_Exercise details_: Your answer should consist of every line from the records that holds the string "blue".

=== Section Start ===

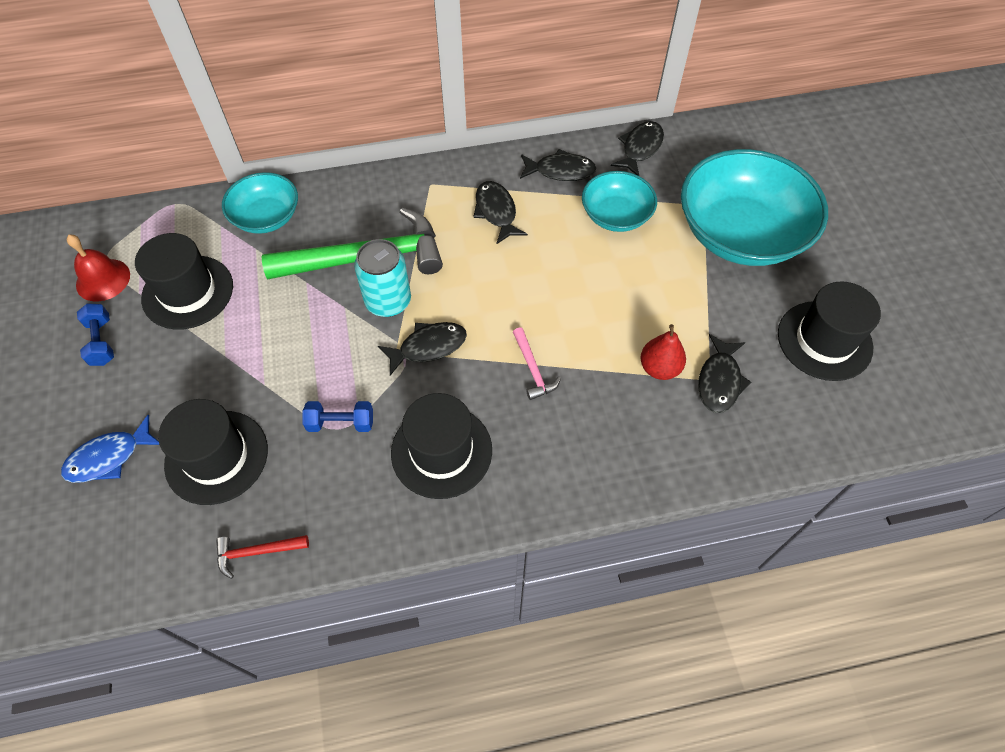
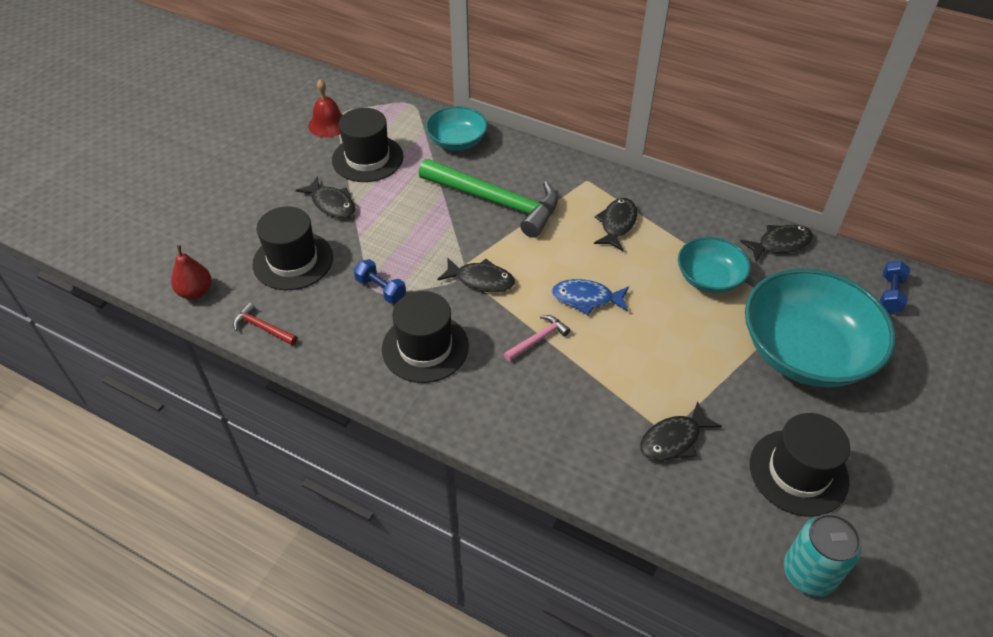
camera: 40 degrees right, 10 degrees down
(101, 342) = (294, 158): blue dumbbell -> blue dumbbell (890, 294)
(109, 457) = (238, 223): blue fish -> blue fish (586, 299)
(388, 301) = (483, 236): turquoise can -> turquoise can (809, 573)
(533, 369) = (538, 339): pink hammer -> pink hammer turned 150 degrees counterclockwise
(560, 171) = (696, 224): black fish -> black fish (331, 204)
(659, 368) = (634, 399): red pear -> red pear (196, 292)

=== Section End ===

_Written answer_:
(101, 342) = (294, 158): blue dumbbell -> blue dumbbell (890, 294)
(109, 457) = (238, 223): blue fish -> blue fish (586, 299)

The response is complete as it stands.